## Source information
····················

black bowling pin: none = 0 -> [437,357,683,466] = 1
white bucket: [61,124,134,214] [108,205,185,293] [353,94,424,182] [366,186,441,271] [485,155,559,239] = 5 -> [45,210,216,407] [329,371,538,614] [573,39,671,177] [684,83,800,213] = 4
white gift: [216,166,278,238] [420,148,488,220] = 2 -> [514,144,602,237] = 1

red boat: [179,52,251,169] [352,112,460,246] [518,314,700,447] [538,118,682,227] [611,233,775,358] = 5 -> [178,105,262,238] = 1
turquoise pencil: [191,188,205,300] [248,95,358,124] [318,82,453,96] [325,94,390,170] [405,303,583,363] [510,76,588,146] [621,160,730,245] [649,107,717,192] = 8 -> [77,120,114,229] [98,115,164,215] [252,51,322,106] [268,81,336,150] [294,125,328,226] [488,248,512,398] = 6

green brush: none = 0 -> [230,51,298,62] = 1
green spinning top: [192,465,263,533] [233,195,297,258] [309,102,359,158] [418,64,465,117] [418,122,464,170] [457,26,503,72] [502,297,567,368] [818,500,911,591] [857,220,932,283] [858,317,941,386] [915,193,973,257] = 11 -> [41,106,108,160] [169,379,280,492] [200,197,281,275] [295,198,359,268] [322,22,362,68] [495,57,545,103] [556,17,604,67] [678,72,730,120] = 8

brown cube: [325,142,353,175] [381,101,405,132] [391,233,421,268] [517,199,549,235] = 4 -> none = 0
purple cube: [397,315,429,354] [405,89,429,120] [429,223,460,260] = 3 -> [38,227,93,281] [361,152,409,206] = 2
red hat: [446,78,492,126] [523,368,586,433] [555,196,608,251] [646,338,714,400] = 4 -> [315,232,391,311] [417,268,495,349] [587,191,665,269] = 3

····················

## Task to complete
Pull each line containing the word "green" out of the data above.

## Response to this exercise
green brush: none = 0 -> [230,51,298,62] = 1
green spinning top: [192,465,263,533] [233,195,297,258] [309,102,359,158] [418,64,465,117] [418,122,464,170] [457,26,503,72] [502,297,567,368] [818,500,911,591] [857,220,932,283] [858,317,941,386] [915,193,973,257] = 11 -> [41,106,108,160] [169,379,280,492] [200,197,281,275] [295,198,359,268] [322,22,362,68] [495,57,545,103] [556,17,604,67] [678,72,730,120] = 8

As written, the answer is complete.